* **Exercise goal**
Every line of the entries with the word "camera" in it should be shown.

(Available data Opens)

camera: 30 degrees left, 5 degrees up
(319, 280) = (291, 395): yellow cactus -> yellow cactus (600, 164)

(Available data Closes)
(Available data Opens)

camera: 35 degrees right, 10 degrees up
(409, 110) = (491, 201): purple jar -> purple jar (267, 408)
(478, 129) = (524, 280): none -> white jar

(Available data Closes)

* **Response box**
camera: 30 degrees left, 5 degrees up
camera: 35 degrees right, 10 degrees up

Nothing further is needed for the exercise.